WORK TASK: For each record below, retype the text exactly and omit any image.

[Object state comparisons]
● ● ● ●

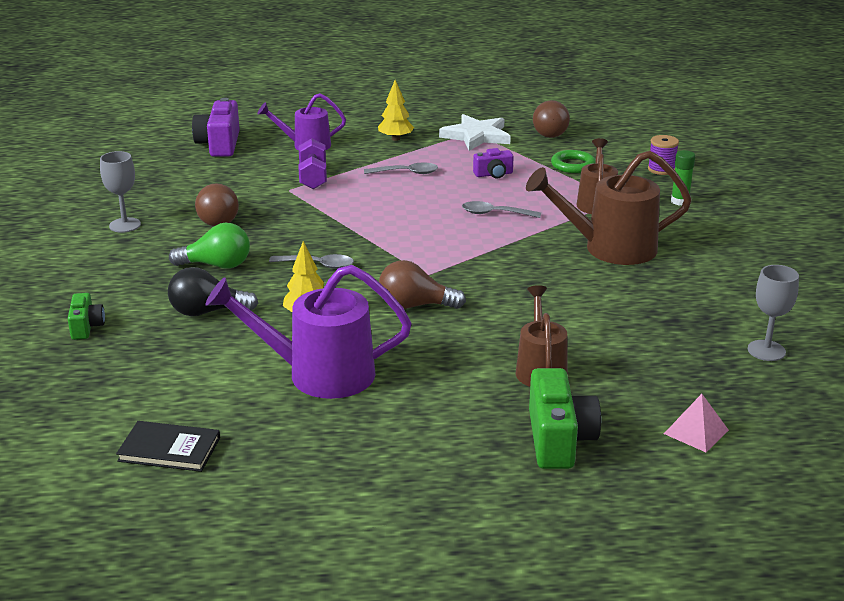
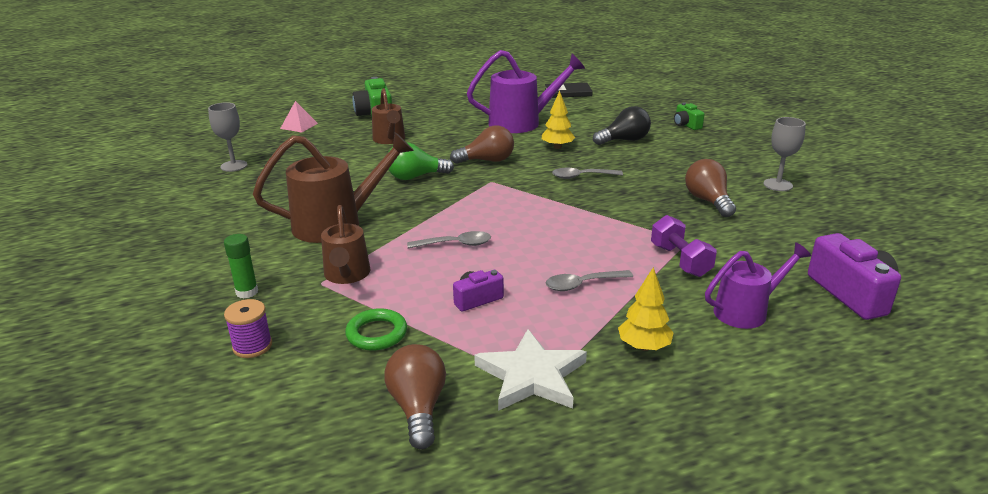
camera: 165 degrees right, 0 degrees up
green light bulb [169,223,250,269] -> green light bulb moved to [388,142,454,180]

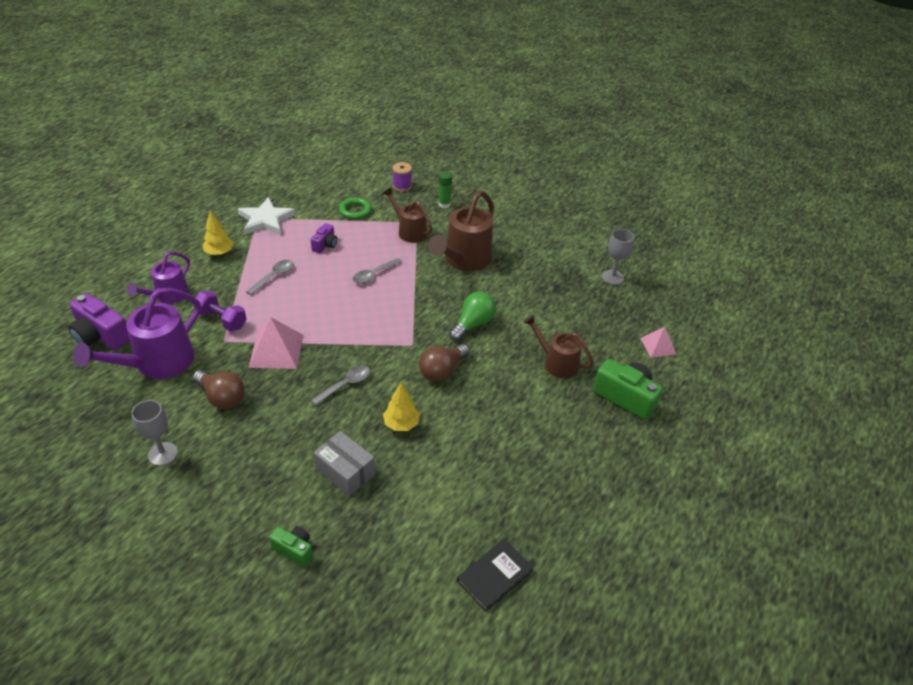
camera: 140 degrees right, 15 degrees up
brown light bulb [384,344,446,449] -> none
purple watering can [467,50,585,133] -> purple watering can moved to [73,288,201,379]
black light bulb [593,106,651,145] -> grey box [313,431,375,496]
none -> pink pyramid [249,317,303,369]

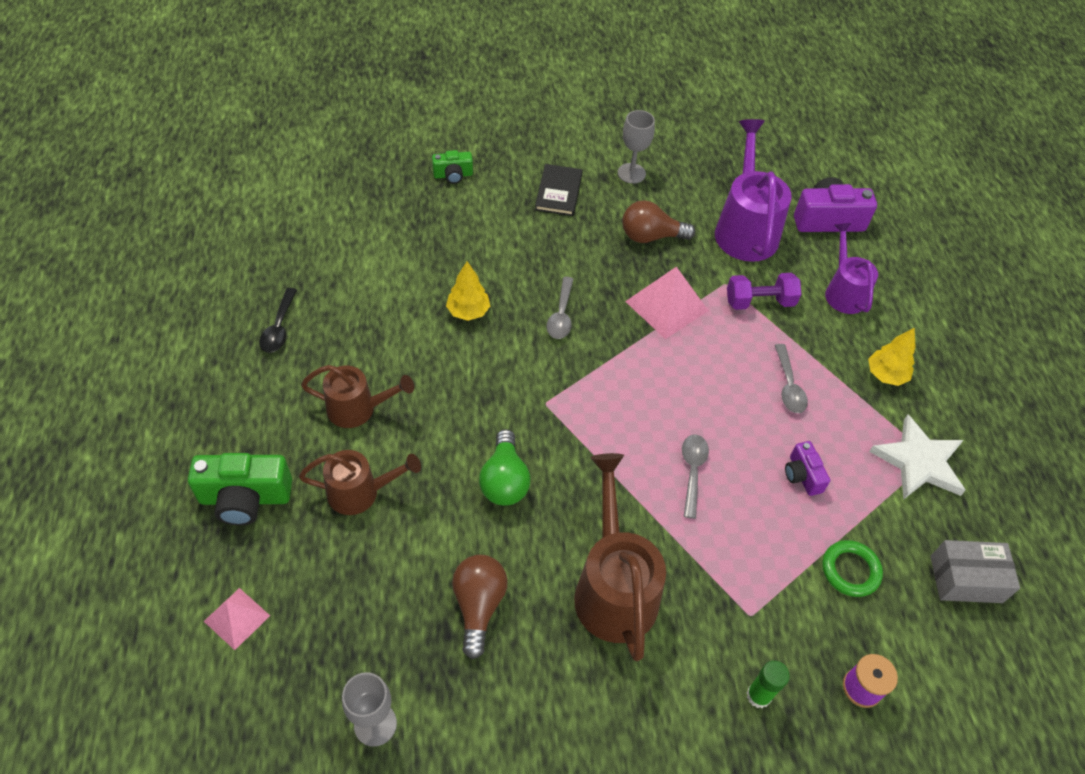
camera: 140 degrees right, 10 degrees up
grey box [313,431,375,496] -> grey box moved to [930,540,1020,603]
brown watering can [383,187,432,243] -> brown watering can moved to [301,365,414,428]
brown light bulb [419,344,470,382] -> brown light bulb moved to [452,555,508,659]
black book [457,539,534,611] -> black book moved to [535,164,583,216]
none -> black spoon [259,288,297,353]

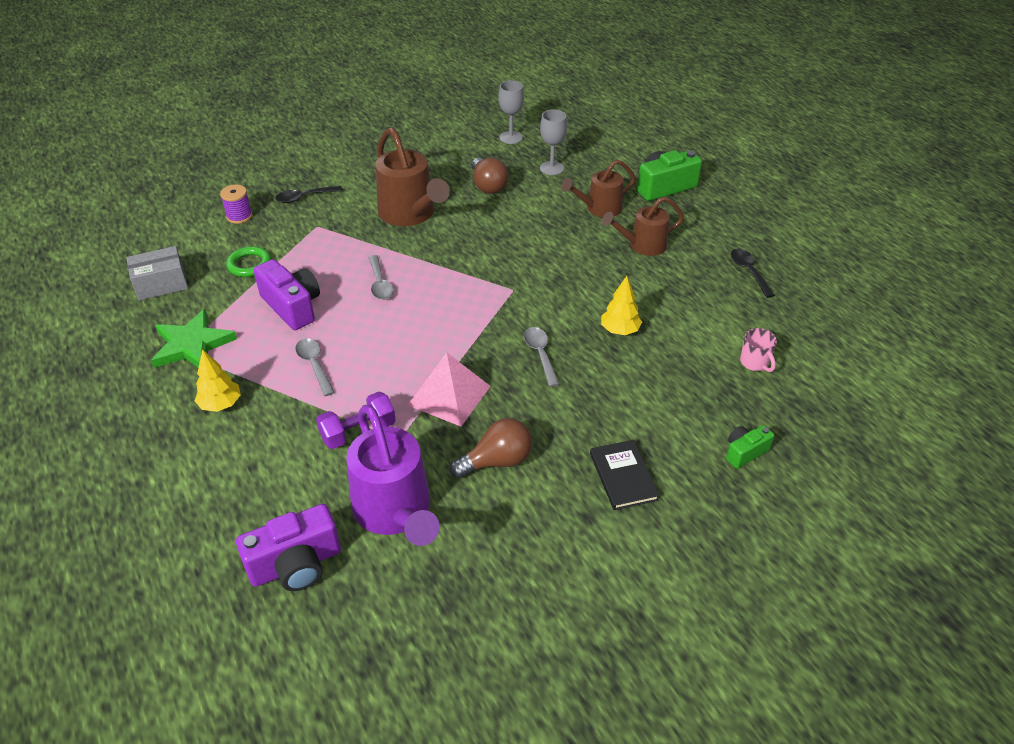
camera: 160 degrees right, 10 degrees down
pink pyramid [204,588,270,650] -> none
green light bulb [479,429,531,506] -> none
grey goblet [618,110,655,184] -> grey goblet moved to [540,109,567,175]
green glue stick [746,661,790,708] -> black spoon [276,186,343,203]
purple camera [785,441,830,496] -> purple camera [254,259,320,330], size x1.78
purple watering can [825,223,878,314] -> none
white star [869,415,966,500] -> green star [151,309,237,368]
none -> pink mug [740,328,777,372]

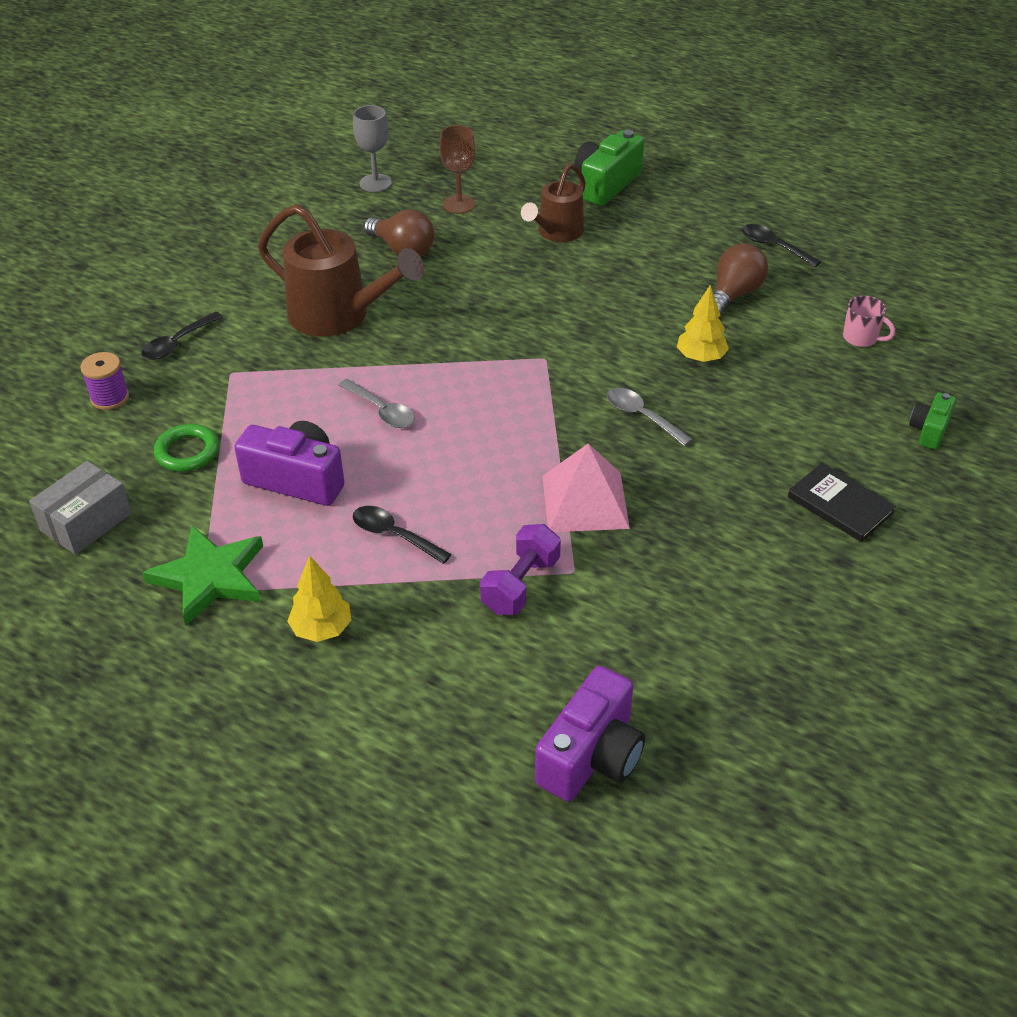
camera: 30 degrees left, 0 degrees up
grey spoon [295,338,335,396] -> black spoon [353,506,452,564]
purple watering can [347,405,440,546] -> none
brown light bulb [450,418,532,478] -> brown light bulb moved to [713,243,768,316]
grey goblet [540,109,567,175] -> brown goblet [439,125,476,214]
brown watering can [602,197,684,256] -> none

● ● ● ●

EXERCISE OUTPUT:
camera: 165 degrees right, 0 degrees up
green light bulb [169,223,250,269] -> green light bulb moved to [388,142,454,180]

camera: 140 degrees right, 15 degrees up
brown light bulb [384,344,446,449] -> none
purple watering can [467,50,585,133] -> purple watering can moved to [73,288,201,379]
black light bulb [593,106,651,145] -> grey box [313,431,375,496]
none -> pink pyramid [249,317,303,369]

camera: 140 degrees right, 10 degrees up
grey box [313,431,375,496] -> grey box moved to [930,540,1020,603]
brown watering can [383,187,432,243] -> brown watering can moved to [301,365,414,428]
brown light bulb [419,344,470,382] -> brown light bulb moved to [452,555,508,659]
black book [457,539,534,611] -> black book moved to [535,164,583,216]
none -> black spoon [259,288,297,353]

camera: 160 degrees right, 10 degrees down
pink pyramid [204,588,270,650] -> none
green light bulb [479,429,531,506] -> none
grey goblet [618,110,655,184] -> grey goblet moved to [540,109,567,175]
green glue stick [746,661,790,708] -> black spoon [276,186,343,203]
purple camera [785,441,830,496] -> purple camera [254,259,320,330], size x1.78
purple watering can [825,223,878,314] -> none
white star [869,415,966,500] -> green star [151,309,237,368]
none -> pink mug [740,328,777,372]

camera: 30 degrees left, 0 degrees up
grey spoon [295,338,335,396] -> black spoon [353,506,452,564]
purple watering can [347,405,440,546] -> none
brown light bulb [450,418,532,478] -> brown light bulb moved to [713,243,768,316]
grey goblet [540,109,567,175] -> brown goblet [439,125,476,214]
brown watering can [602,197,684,256] -> none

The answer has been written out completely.